» WHAT YOU WILL DO
Images do not belong in the copy. Set down all the entries exactly.

» INPUT RECORDS
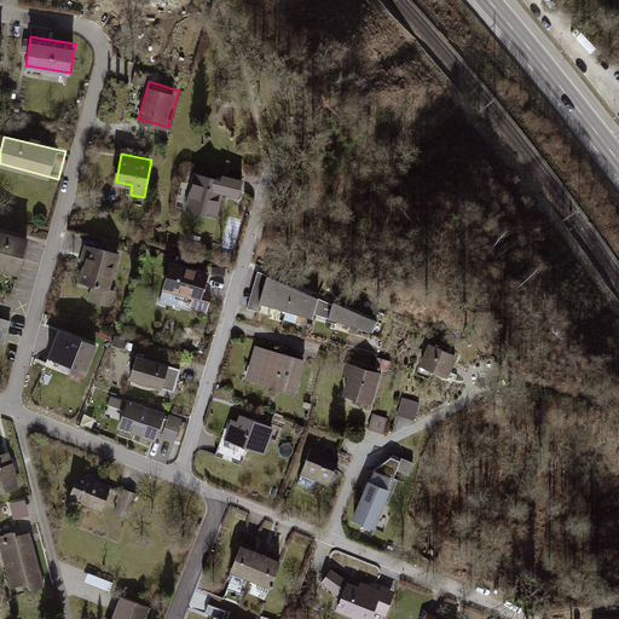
[(201,169),(190,212),(219,218),(225,189),(250,195),(255,177),(231,171),(230,177),(201,169)]
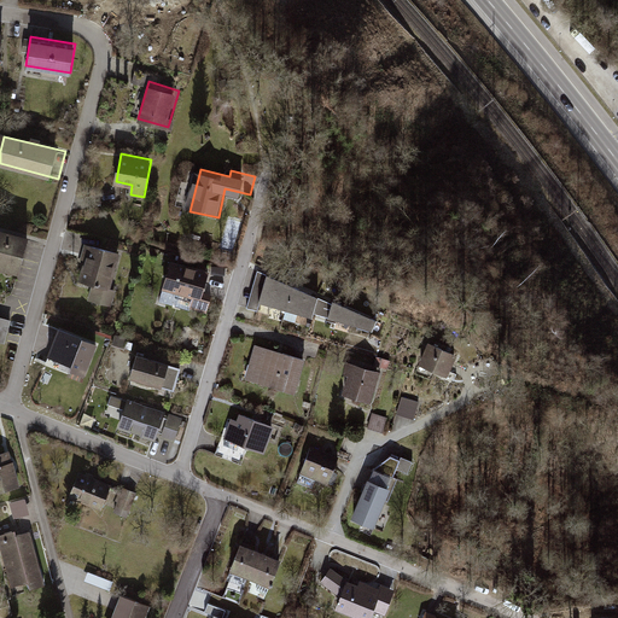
[(0,263),(22,268),(30,234),(0,227),(0,263)]
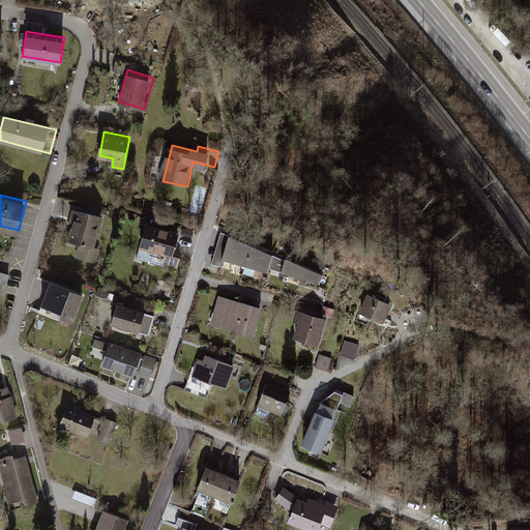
[(95,246),(104,214),(72,206),(69,221),(72,222),(67,239),(80,241),(95,246)]
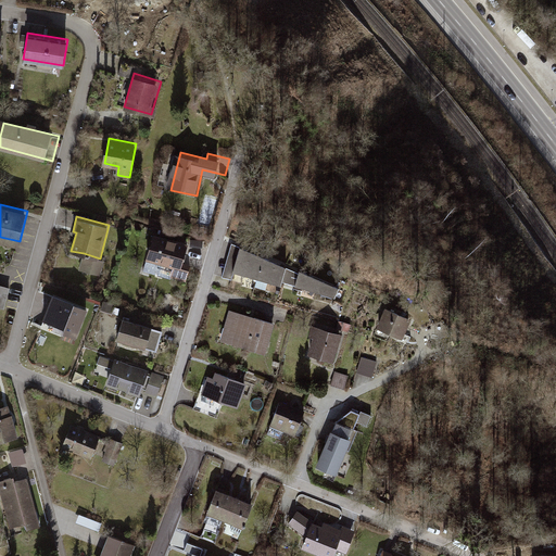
[(188,242),(154,232),(146,257),(179,268),(188,242)]
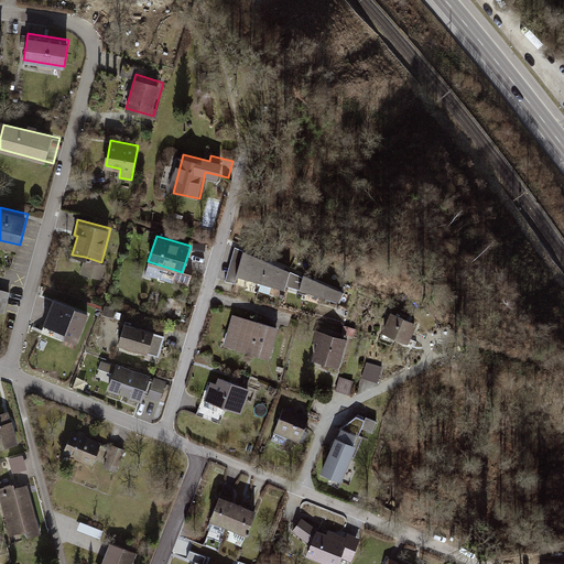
[(259,253),(245,247),(236,274),(285,289),(291,269),(280,263),(259,253)]
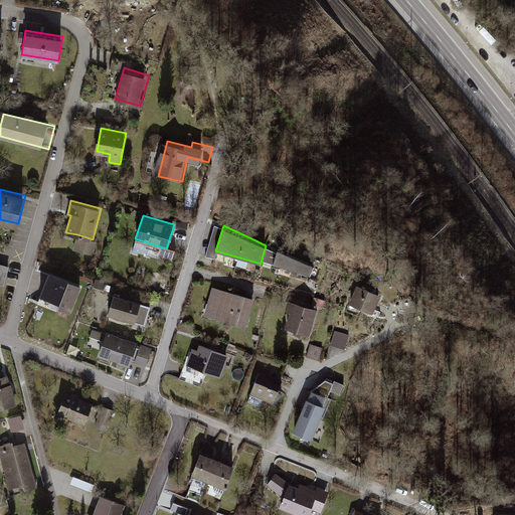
[(93,239),(77,234),(73,248),(93,255),(98,240),(93,239)]
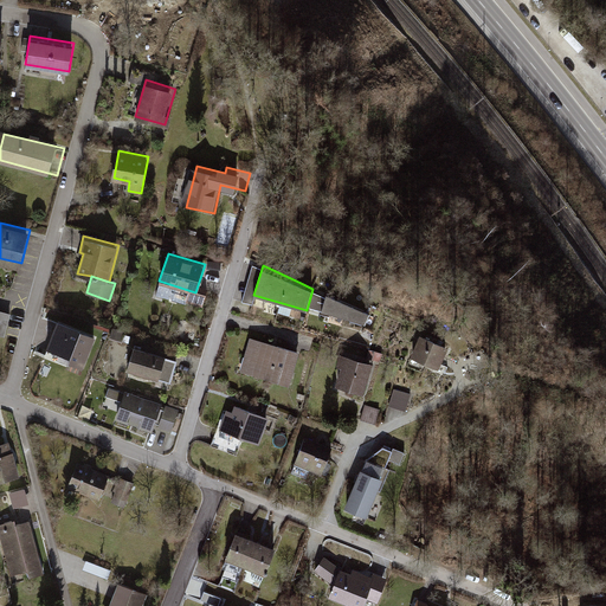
[(369,311),(327,291),(322,309),(366,322),(369,311)]
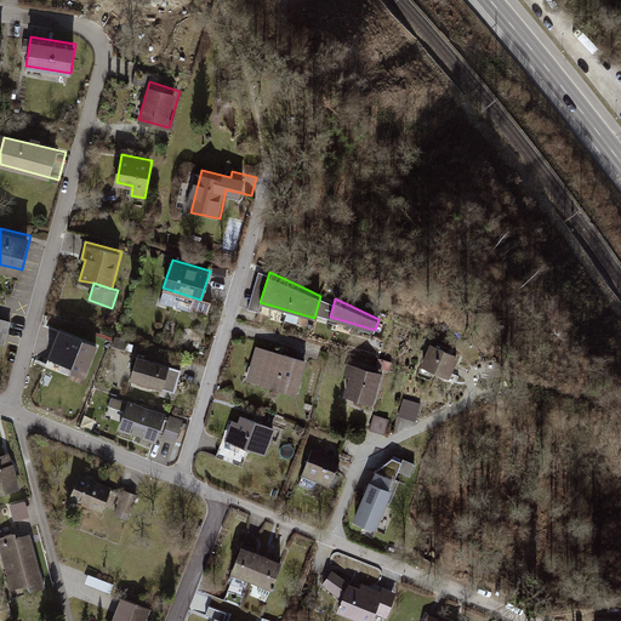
[(103,346),(74,337),(62,377),(83,383),(84,377),(93,381),(103,346)]
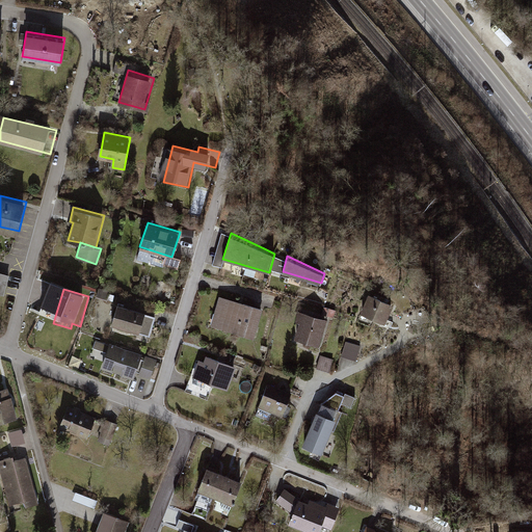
[(368,292),(360,314),(389,324),(397,302),(368,292)]
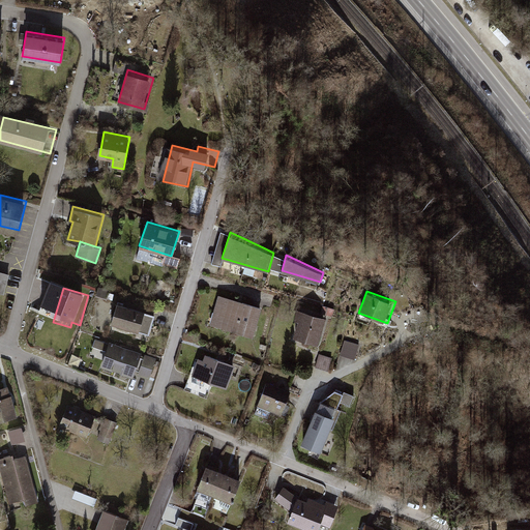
[(269,310),(223,296),(214,325),(261,339),(269,310)]
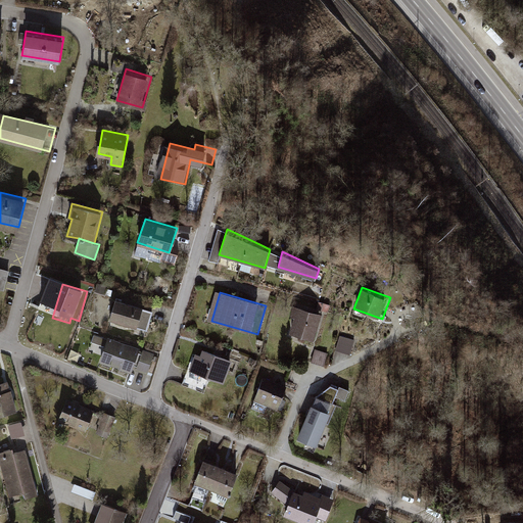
[(114,297),(109,315),(150,329),(155,312),(114,297)]
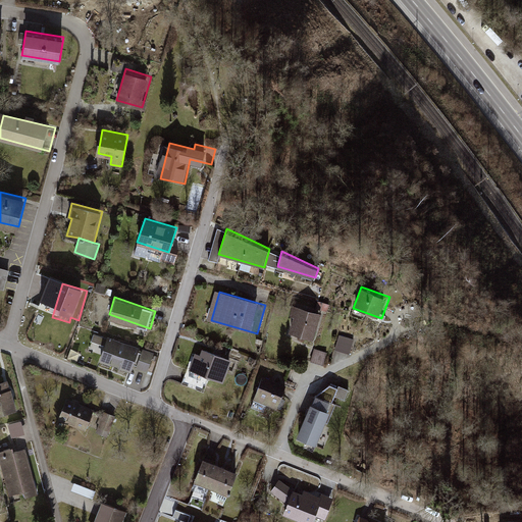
[(331,304),(318,301),(316,308),(329,311),(331,304)]
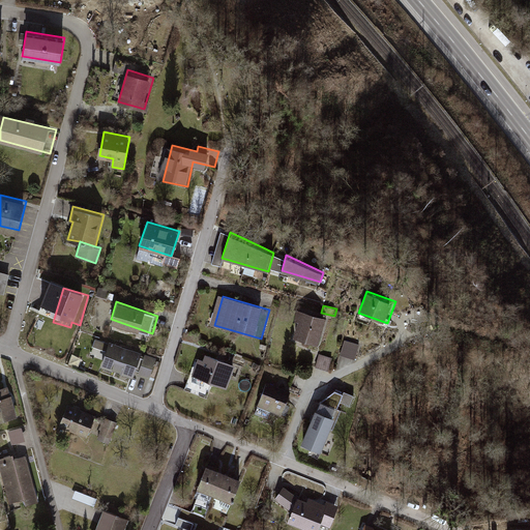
[(318,343),(326,316),(298,307),(294,320),(298,321),(294,335),(318,343)]
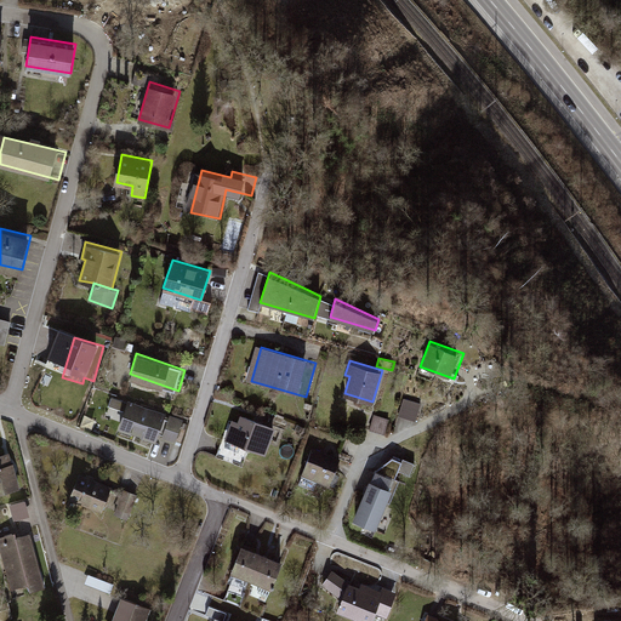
[(419,421),(423,403),(406,398),(402,416),(419,421)]
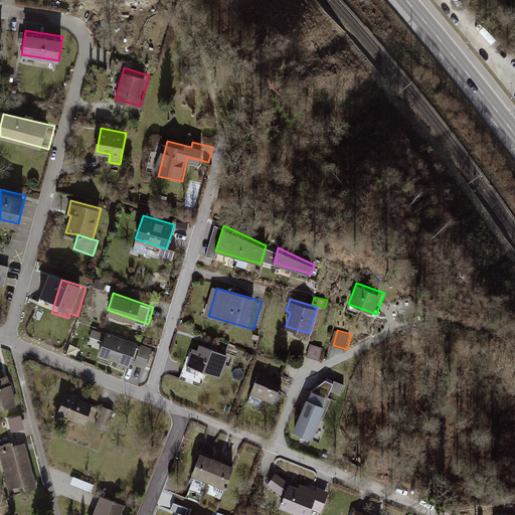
[(158,347),(114,331),(106,352),(139,364),(141,357),(153,361),(158,347)]
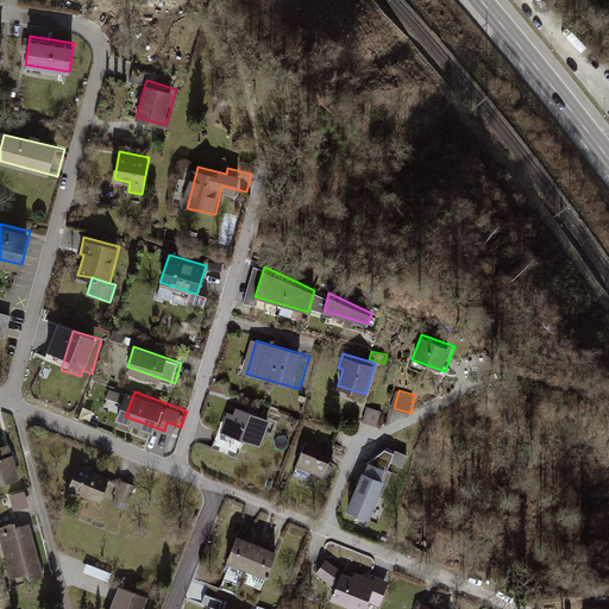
[(382,410),(366,406),(362,419),(378,424),(382,410)]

» WRITTEN SOLUTION
[(201,169),(190,212),(219,218),(225,189),(250,195),(255,177),(231,171),(230,177),(201,169)]
[(0,263),(22,268),(30,234),(0,227),(0,263)]
[(95,246),(104,214),(72,206),(69,221),(72,222),(67,239),(80,241),(95,246)]
[(188,242),(154,232),(146,257),(179,268),(188,242)]
[(259,253),(245,247),(236,274),(285,289),(291,269),(280,263),(259,253)]
[(93,239),(77,234),(73,248),(93,255),(98,240),(93,239)]
[(369,311),(327,291),(322,309),(366,322),(369,311)]
[(103,346),(74,337),(62,377),(83,383),(84,377),(93,381),(103,346)]
[(368,292),(360,314),(389,324),(397,302),(368,292)]
[(269,310),(223,296),(214,325),(261,339),(269,310)]
[(114,297),(109,315),(150,329),(155,312),(114,297)]
[(331,304),(318,301),(316,308),(329,311),(331,304)]
[(318,343),(326,316),(298,307),(294,320),(298,321),(294,335),(318,343)]
[(419,421),(423,403),(406,398),(402,416),(419,421)]
[(158,347),(114,331),(106,352),(139,364),(141,357),(153,361),(158,347)]
[(382,410),(366,406),(362,419),(378,424),(382,410)]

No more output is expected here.